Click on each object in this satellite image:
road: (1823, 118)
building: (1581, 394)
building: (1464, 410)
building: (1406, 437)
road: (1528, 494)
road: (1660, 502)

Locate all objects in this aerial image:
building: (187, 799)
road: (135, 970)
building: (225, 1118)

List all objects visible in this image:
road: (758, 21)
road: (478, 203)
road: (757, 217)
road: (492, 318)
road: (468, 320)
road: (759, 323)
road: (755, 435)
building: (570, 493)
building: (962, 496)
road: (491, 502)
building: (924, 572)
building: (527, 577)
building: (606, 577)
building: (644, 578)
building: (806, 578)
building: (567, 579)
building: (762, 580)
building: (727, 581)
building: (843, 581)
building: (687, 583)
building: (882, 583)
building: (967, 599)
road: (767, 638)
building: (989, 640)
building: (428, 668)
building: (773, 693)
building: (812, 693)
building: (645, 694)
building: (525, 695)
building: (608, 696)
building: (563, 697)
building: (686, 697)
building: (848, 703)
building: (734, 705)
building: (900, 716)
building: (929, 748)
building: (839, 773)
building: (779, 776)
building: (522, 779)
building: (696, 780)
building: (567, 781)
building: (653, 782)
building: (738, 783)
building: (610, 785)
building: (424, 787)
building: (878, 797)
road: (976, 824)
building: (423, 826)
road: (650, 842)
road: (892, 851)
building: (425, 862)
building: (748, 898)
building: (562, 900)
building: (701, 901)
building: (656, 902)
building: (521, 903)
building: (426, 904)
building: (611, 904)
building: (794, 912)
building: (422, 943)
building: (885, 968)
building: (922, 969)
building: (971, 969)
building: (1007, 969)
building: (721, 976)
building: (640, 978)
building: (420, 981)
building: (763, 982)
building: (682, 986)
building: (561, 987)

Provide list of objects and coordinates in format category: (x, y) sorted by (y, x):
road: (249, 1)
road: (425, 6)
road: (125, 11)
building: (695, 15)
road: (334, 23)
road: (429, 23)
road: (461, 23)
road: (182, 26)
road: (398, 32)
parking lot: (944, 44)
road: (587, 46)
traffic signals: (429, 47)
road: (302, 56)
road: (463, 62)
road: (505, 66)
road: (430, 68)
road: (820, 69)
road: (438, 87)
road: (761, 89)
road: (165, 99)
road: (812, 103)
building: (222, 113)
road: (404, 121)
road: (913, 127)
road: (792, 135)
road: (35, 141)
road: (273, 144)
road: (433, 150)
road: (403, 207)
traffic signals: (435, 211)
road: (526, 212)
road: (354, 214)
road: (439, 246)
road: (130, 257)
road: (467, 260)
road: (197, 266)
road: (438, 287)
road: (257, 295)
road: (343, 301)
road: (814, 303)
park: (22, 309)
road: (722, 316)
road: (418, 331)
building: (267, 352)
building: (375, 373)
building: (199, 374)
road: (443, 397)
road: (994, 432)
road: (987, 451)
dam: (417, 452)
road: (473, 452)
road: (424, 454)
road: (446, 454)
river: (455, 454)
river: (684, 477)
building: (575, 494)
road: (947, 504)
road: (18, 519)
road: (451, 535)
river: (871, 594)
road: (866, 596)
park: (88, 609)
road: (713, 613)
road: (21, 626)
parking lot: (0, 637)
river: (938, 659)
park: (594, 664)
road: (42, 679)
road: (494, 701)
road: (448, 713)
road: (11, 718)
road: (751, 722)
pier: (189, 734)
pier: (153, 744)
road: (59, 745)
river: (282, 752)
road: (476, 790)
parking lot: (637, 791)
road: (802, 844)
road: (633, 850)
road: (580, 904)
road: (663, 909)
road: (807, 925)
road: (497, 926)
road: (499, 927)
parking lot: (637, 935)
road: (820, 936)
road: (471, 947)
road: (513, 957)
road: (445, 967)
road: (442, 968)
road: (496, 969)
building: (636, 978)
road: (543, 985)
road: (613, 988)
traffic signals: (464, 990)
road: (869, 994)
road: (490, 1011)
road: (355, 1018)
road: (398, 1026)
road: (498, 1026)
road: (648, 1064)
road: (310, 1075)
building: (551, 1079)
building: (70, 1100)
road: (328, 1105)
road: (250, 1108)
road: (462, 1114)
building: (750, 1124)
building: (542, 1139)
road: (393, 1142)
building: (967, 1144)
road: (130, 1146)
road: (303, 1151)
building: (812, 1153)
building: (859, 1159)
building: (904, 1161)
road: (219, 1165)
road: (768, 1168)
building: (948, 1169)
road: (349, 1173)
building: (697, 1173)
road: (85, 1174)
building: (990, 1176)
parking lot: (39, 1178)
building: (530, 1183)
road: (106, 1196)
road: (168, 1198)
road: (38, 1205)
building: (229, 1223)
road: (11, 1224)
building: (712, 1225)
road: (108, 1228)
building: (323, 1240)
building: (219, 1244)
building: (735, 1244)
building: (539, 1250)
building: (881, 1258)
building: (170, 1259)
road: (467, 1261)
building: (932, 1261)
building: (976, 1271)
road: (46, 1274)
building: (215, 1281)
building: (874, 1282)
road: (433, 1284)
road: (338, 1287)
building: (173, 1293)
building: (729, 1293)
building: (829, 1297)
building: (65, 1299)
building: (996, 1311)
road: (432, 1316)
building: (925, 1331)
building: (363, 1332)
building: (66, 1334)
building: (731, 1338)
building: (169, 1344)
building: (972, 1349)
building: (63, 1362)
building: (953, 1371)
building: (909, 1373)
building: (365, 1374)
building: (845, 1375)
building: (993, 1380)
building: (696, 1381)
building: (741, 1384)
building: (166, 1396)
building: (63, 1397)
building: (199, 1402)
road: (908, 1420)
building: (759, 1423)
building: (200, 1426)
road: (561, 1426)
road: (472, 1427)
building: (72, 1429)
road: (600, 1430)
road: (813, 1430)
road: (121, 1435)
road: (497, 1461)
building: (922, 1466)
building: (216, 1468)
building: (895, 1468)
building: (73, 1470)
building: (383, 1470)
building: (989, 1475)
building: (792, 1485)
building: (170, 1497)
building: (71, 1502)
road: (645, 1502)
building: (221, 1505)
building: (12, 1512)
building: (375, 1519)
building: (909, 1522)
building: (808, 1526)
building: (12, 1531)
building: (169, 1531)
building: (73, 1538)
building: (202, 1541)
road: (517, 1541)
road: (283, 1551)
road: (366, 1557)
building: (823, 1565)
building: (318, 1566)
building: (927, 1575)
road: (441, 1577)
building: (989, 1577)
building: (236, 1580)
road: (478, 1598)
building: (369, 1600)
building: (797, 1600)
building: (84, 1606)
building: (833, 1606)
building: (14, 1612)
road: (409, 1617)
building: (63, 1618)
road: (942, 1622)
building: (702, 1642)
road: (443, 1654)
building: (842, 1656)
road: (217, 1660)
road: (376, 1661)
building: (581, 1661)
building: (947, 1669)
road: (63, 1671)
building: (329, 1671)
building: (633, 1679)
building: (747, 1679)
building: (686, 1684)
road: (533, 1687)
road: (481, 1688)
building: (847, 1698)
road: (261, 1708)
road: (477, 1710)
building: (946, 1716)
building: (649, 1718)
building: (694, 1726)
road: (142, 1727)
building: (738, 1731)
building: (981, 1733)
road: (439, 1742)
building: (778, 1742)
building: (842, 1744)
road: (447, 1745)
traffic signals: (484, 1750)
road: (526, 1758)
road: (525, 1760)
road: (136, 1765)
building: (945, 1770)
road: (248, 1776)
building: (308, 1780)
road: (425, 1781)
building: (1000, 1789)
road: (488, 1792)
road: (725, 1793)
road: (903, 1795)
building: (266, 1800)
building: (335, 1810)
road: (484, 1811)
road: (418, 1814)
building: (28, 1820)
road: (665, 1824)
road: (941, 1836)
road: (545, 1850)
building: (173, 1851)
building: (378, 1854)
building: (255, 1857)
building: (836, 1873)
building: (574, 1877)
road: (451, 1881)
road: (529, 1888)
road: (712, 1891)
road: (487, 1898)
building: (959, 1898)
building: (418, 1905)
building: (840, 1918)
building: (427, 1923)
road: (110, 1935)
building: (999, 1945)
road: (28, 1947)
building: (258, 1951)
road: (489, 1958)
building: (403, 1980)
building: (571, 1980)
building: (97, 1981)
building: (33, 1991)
◇ ◇ ◇ ◇
* Your task *
Which lines above include "image"? Show each of them by copying it.

* Exercise output *
Click on each object in this satellite image:
Locate all objects in this aerial image:
List all objects visible in this image:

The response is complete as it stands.